In the entries below, find each line with the word "none" and return it.

MATERIAL SUPPLIED
• • • • •

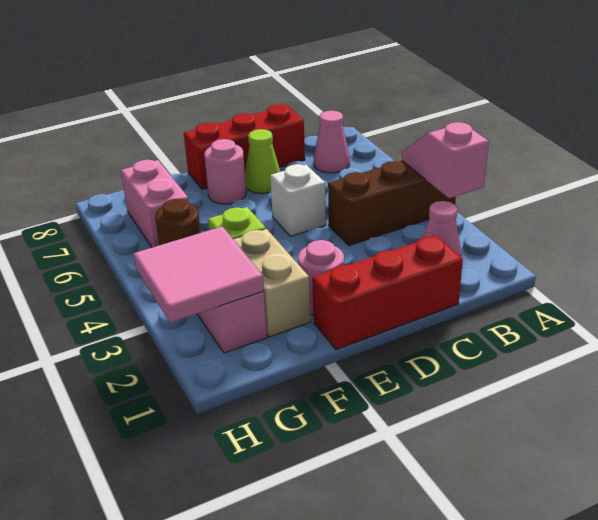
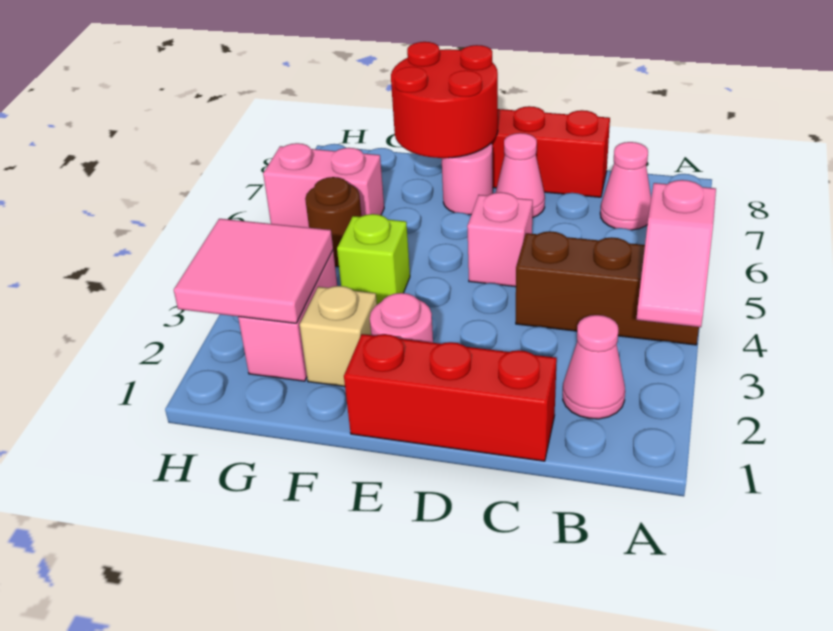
pink slope A3:A4 level 2 top 3 -> pink slope A3:A4 level 2 top 4
white brick D5 level 1 -> pink brick D5 level 1
lime cone D7 level 1 -> pink cone D7 level 1
none -> red round brick E7:F8 level 2
tan brick F2:F3 level 1 -> tan brick F2 level 1
pink brick G6:G7 level 1 -> pink brick G6:H6 level 1

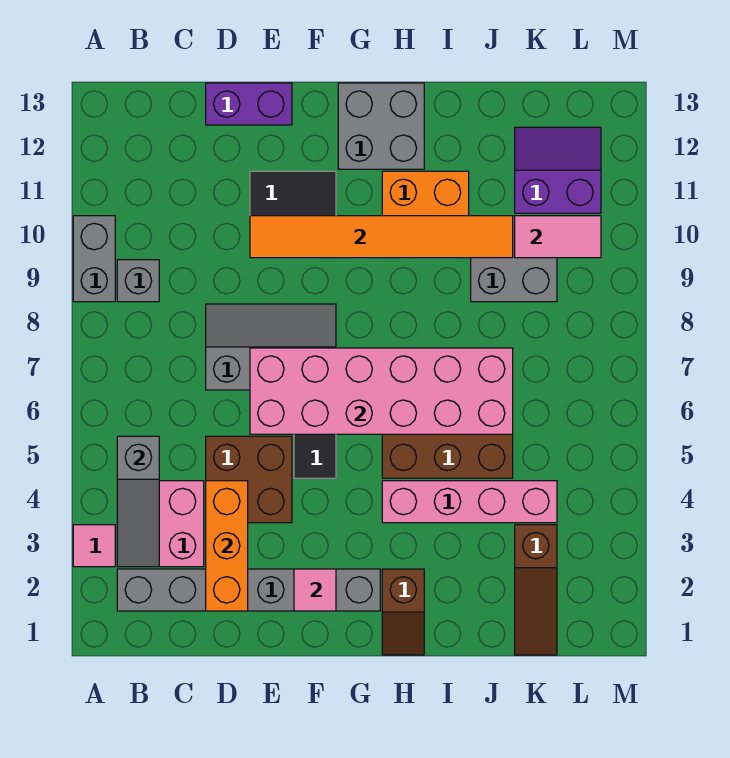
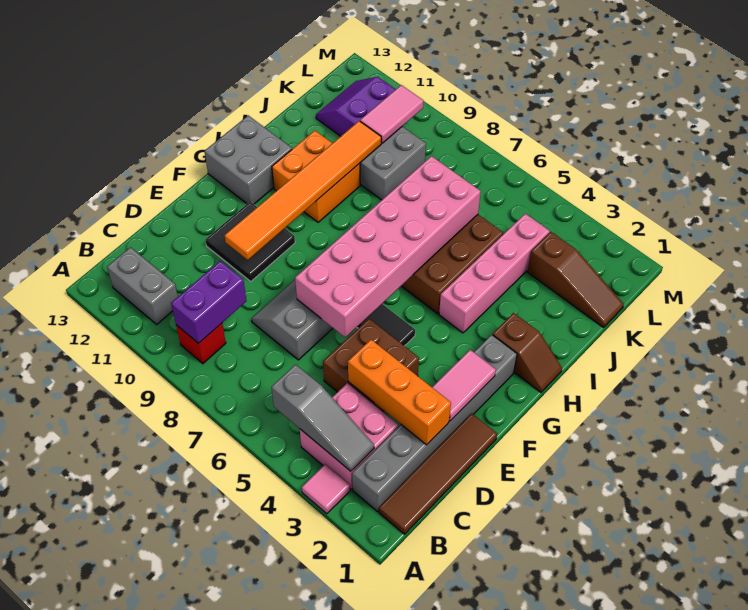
grey brick A9:A10 level 1 -> grey brick B11:B12 level 1
none -> brown tile B1:E1 level 1
grey brick B9 level 1 -> red brick B9 level 1
purple brick D13:E13 level 1 -> purple brick B9:C9 level 2
pink tile F2 level 2 -> pink tile E2:F2 level 2

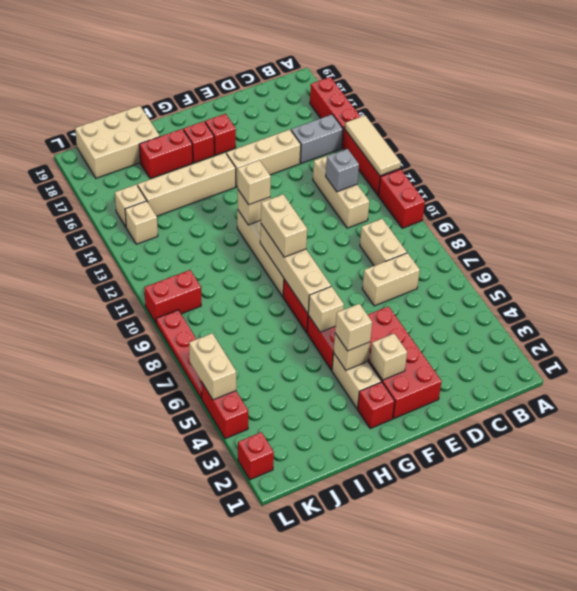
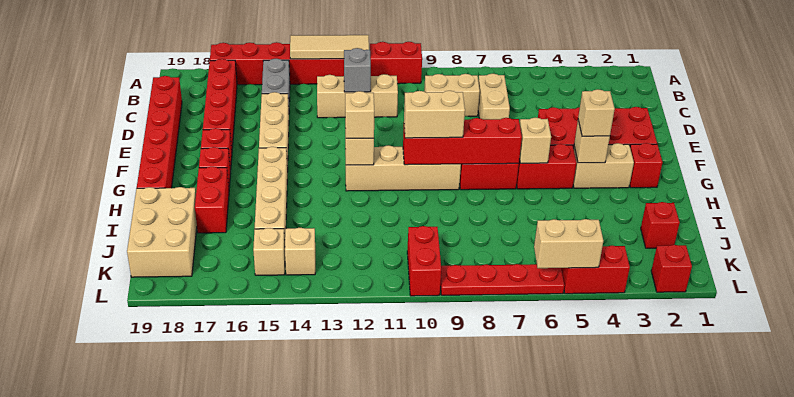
none -> red brick B17:E17 level 1
none -> red brick C19:H19 level 1
tan brick F3 level 2 -> none
tan brick G7:G10 level 2 -> red brick G7:G10 level 2
none -> red brick J2 level 1

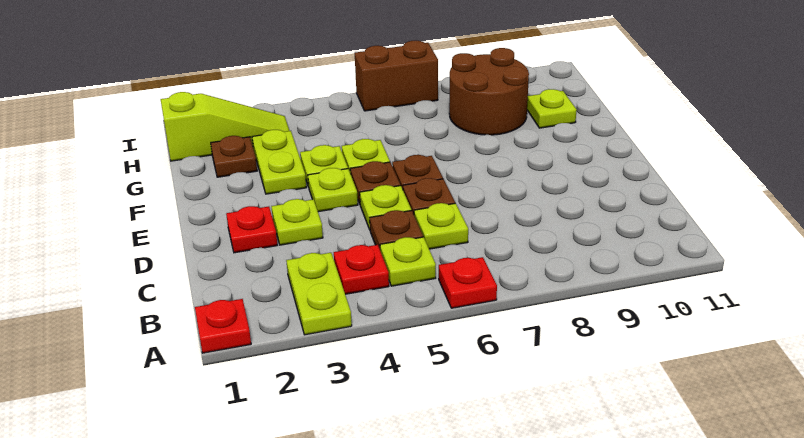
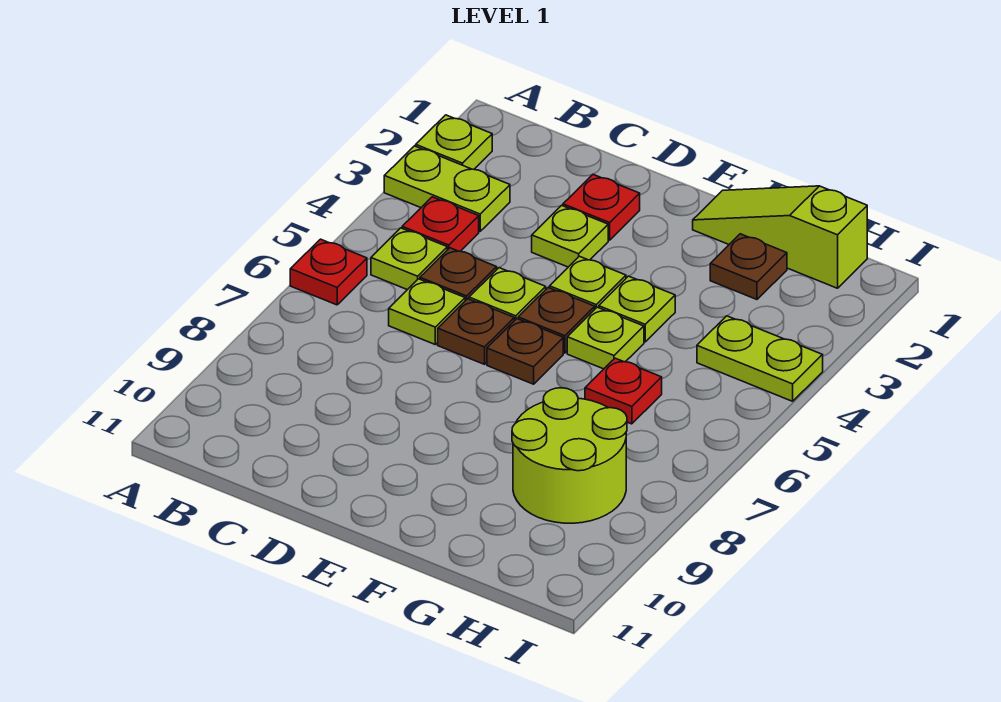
red plate A1 level 1 -> red plate G6 level 1
lime plate F3:G3 level 1 -> lime plate H4:I4 level 1
brown round brick G8:H9 level 1 -> lime round brick G8:H9 level 1
lime plate G10 level 1 -> lime plate A2 level 1
lime slope H1:H3 level 1 top 1 -> lime slope F1:H1 level 1 top H
brown brick I6:I7 level 1 -> none

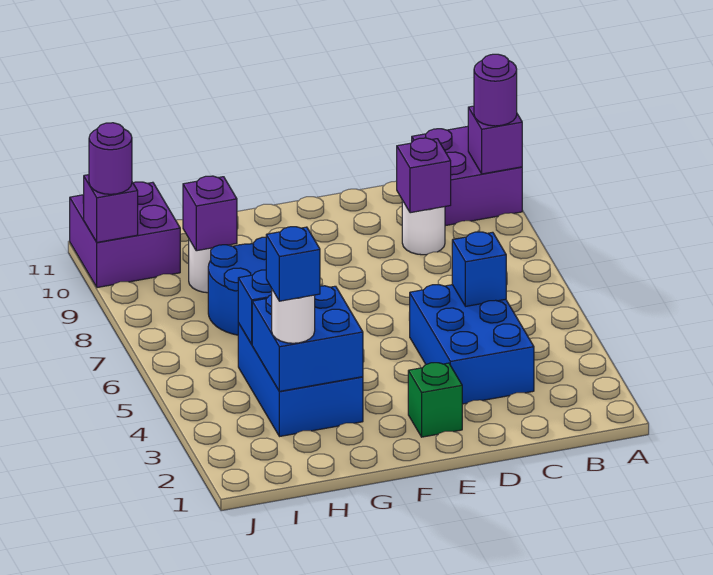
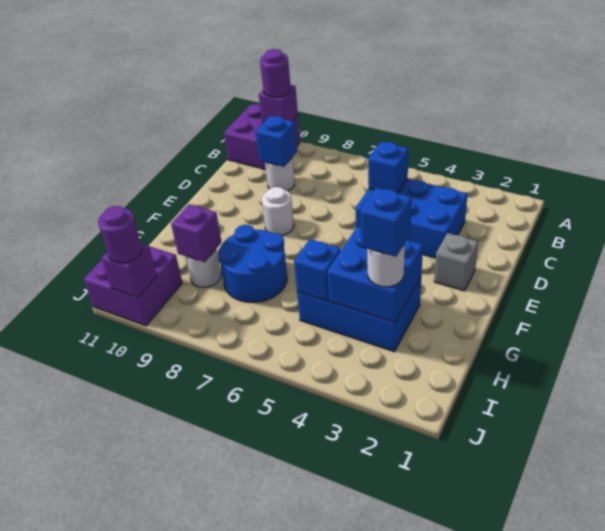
purple brick C9 level 2 -> blue brick C9 level 2
green brick E2 level 1 -> grey brick E2 level 1
none -> white round brick E8 level 1

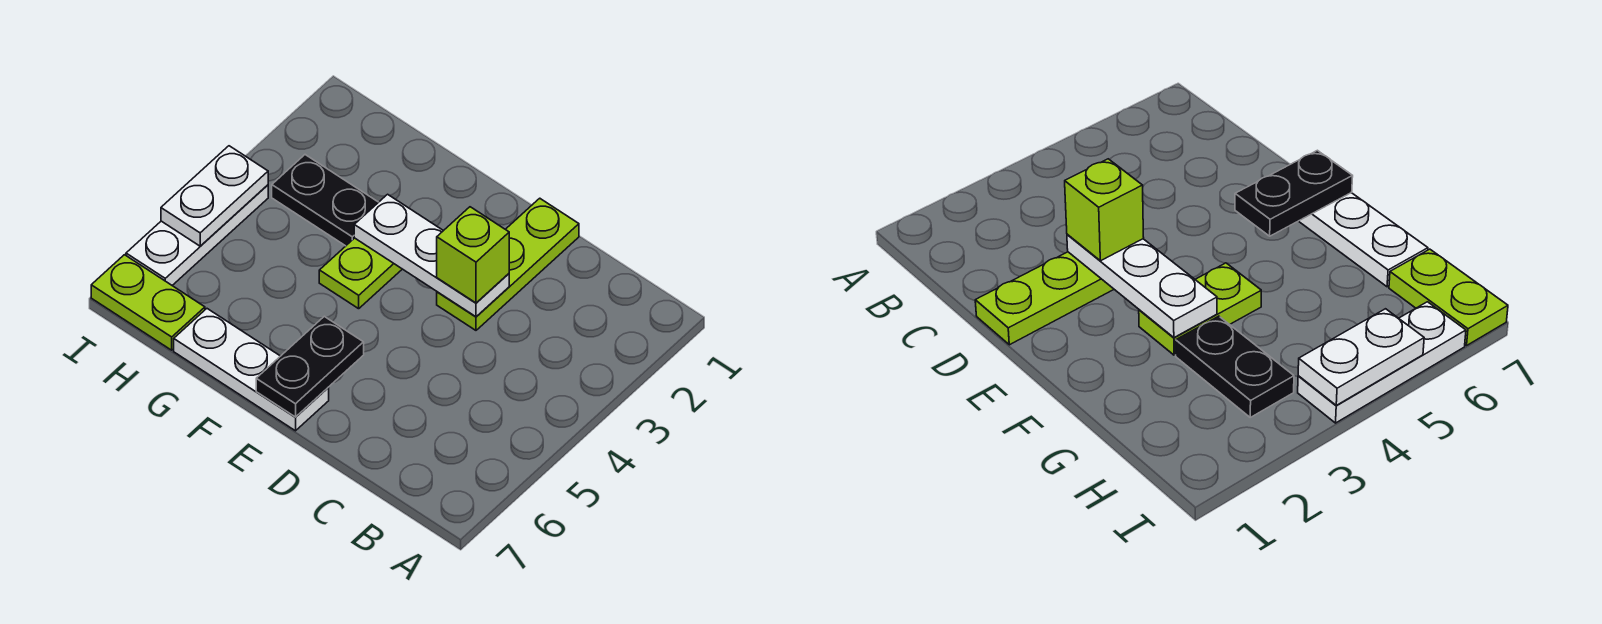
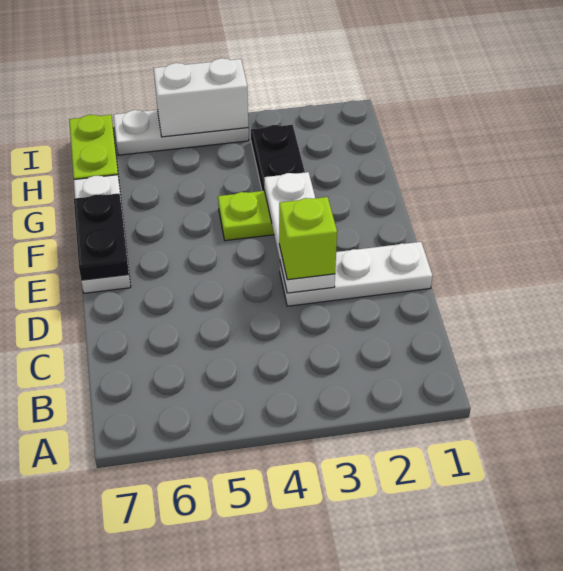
lime plate D1:D3 level 1 -> white plate D1:D3 level 1
black plate E6:E7 level 2 -> black plate E7:F7 level 2
white plate I4:I5 level 2 -> white brick I4:I5 level 2

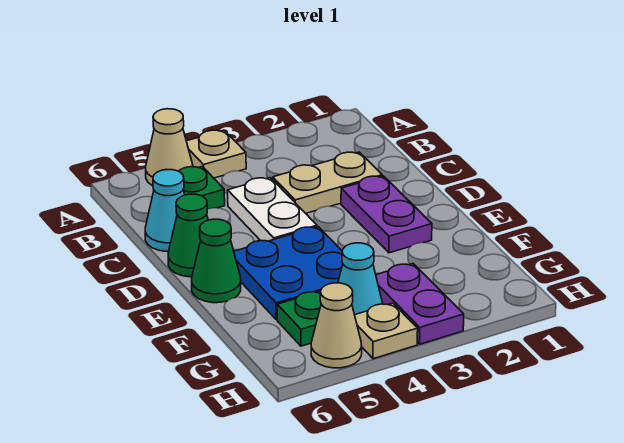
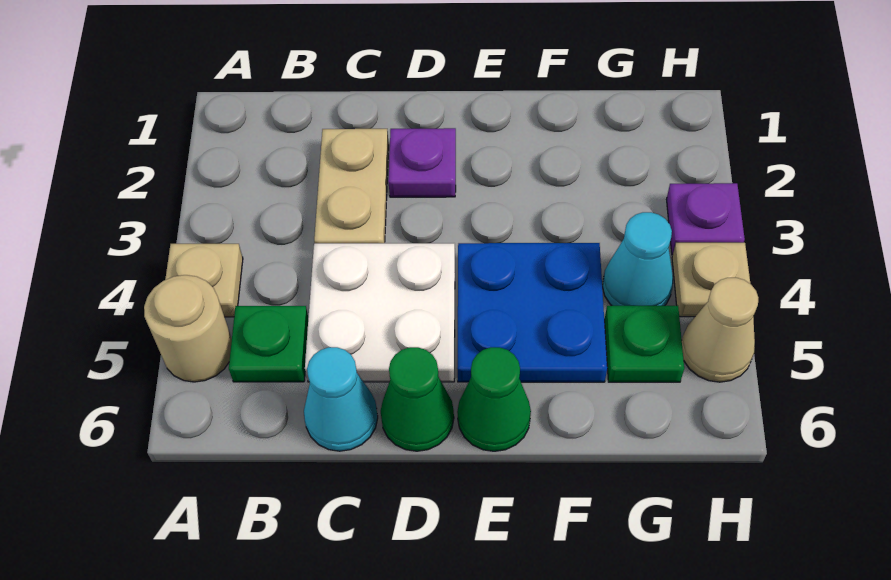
tan cone A5 level 1 -> tan round brick A5 level 1
white plate C4:D4 level 1 -> white plate C4:D5 level 1
purple plate D2:E2 level 1 -> purple plate D2 level 1
purple plate G3:H3 level 1 -> purple plate H3 level 1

• • • • •

WRITTEN SOLUTION
none -> red round brick E7:F8 level 2
none -> brown tile B1:E1 level 1
none -> red brick B17:E17 level 1
none -> red brick C19:H19 level 1
tan brick F3 level 2 -> none
none -> red brick J2 level 1
brown brick I6:I7 level 1 -> none
none -> white round brick E8 level 1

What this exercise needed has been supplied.